■ Task brief
Note every line in the entries that contains the string "pencil", and copy it.

::::::::::

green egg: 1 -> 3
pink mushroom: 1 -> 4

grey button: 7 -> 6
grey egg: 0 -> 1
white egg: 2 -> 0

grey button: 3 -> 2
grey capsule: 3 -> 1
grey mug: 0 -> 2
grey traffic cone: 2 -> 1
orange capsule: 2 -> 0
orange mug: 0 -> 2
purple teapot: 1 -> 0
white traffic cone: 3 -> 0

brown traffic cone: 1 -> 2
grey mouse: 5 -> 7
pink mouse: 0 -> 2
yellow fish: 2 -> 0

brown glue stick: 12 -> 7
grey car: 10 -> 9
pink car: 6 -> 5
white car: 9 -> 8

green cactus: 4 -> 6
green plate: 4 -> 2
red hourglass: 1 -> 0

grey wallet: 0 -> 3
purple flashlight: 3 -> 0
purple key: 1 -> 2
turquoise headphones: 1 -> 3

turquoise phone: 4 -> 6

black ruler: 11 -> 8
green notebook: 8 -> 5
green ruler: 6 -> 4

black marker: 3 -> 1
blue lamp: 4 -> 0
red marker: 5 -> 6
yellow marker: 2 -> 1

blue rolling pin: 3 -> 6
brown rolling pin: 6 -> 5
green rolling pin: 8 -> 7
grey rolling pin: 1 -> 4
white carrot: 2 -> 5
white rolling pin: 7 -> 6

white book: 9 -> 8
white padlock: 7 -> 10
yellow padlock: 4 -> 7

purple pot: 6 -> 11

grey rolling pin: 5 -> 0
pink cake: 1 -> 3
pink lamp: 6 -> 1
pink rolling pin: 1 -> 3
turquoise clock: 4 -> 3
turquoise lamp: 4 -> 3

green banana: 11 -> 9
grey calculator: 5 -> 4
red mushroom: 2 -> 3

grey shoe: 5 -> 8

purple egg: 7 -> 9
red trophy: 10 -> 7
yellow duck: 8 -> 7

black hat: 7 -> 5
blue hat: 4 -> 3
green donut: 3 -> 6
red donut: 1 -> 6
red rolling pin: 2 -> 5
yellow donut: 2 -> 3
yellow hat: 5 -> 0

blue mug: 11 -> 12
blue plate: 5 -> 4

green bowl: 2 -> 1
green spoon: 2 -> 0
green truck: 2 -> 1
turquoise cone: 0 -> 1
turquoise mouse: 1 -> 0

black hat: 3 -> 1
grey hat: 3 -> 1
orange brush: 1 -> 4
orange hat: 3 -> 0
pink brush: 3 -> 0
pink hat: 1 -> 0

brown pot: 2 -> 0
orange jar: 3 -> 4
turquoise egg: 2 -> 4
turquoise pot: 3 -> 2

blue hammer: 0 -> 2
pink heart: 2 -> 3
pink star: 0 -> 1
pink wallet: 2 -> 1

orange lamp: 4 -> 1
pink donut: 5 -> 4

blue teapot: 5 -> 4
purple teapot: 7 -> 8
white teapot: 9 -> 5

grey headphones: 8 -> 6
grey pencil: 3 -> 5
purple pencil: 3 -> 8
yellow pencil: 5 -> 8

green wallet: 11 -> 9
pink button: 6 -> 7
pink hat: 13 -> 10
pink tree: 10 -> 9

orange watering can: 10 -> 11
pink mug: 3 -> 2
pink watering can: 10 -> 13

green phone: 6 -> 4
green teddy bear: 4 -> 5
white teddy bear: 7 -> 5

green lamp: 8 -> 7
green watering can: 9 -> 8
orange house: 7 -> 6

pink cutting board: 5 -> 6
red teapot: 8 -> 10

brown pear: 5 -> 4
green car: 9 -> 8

::::::::::

■ Answer below
grey pencil: 3 -> 5
purple pencil: 3 -> 8
yellow pencil: 5 -> 8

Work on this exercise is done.